WORK INSTRUCTION:
Without further comment, state how many lines in the listing below contain the word "brown".

DATASET EXTRACT:
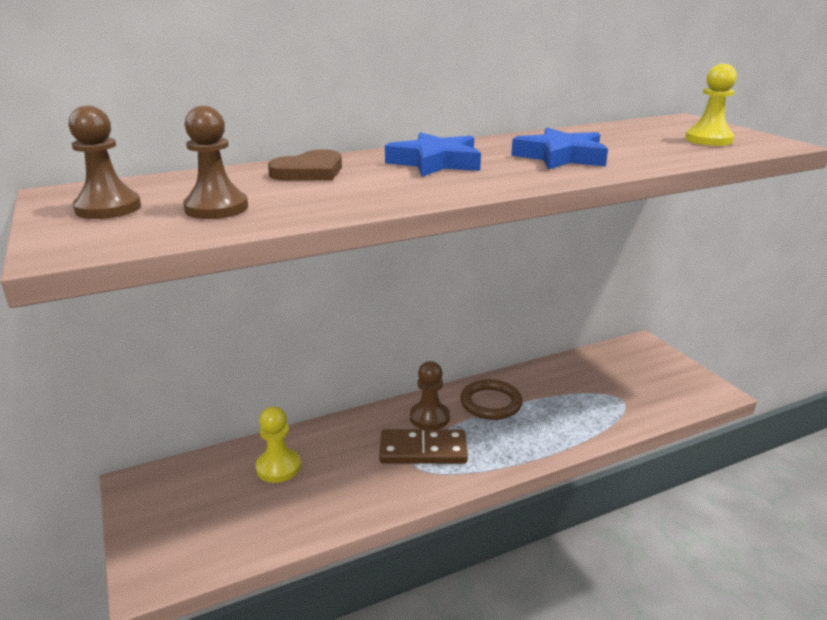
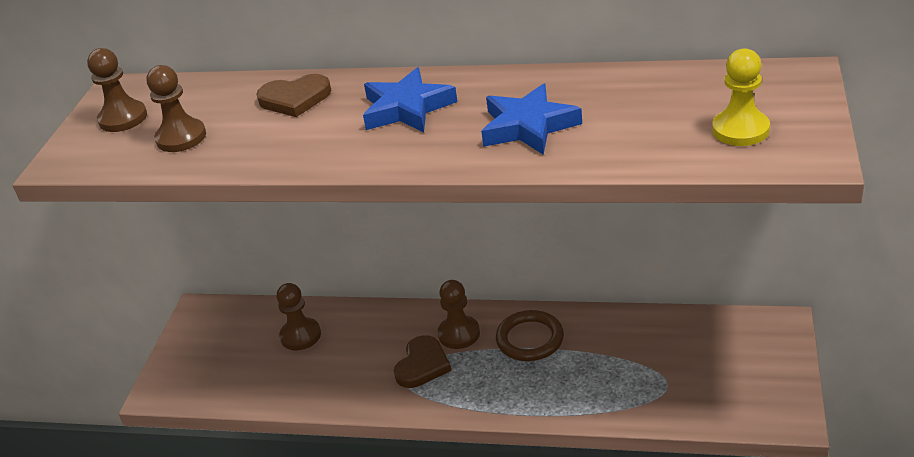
camera: 40 degrees right, 10 degrees up
yellow pawn [256,406,301,483] -> brown pawn [277,283,321,350]
brown domino [379,429,468,464] -> brown heart [394,335,452,388]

FINISHED EXERCISE:
2